*GIVEN INFORMATION:*
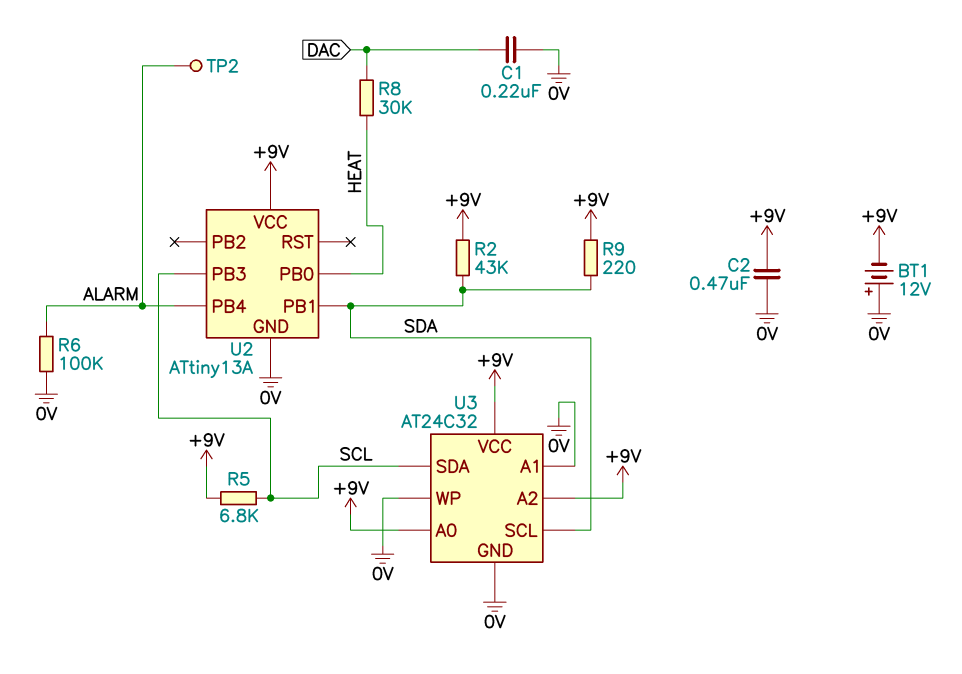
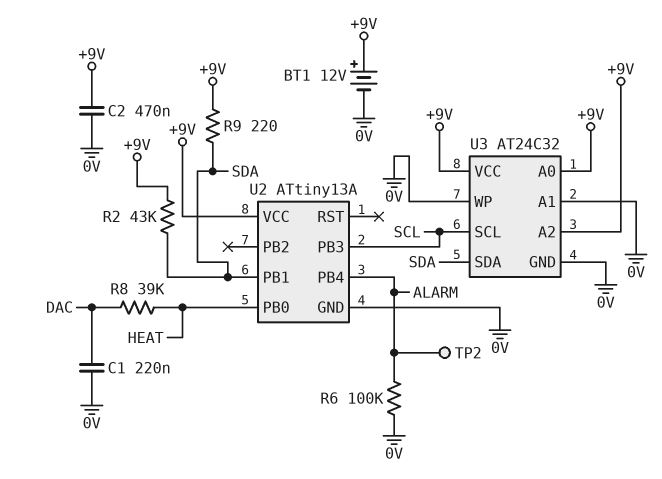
BT1: 12V (plus 0V, minus +9V) -> 12V (plus +9V, minus 0V)
R5: 6.8k (+9V, SCL) -> none
R8: 30k (DAC, HEAT) -> 39k (DAC, HEAT)
U3 pin SCL: SDA -> SCL
U3 pin SDA: SCL -> SDA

*WHAT YOU WILL DO:* Send back the data above word for word, with the pictures left out.

*WRITTEN SOLUTION:*
BT1: 12V (plus 0V, minus +9V) -> 12V (plus +9V, minus 0V)
R5: 6.8k (+9V, SCL) -> none
R8: 30k (DAC, HEAT) -> 39k (DAC, HEAT)
U3 pin SCL: SDA -> SCL
U3 pin SDA: SCL -> SDA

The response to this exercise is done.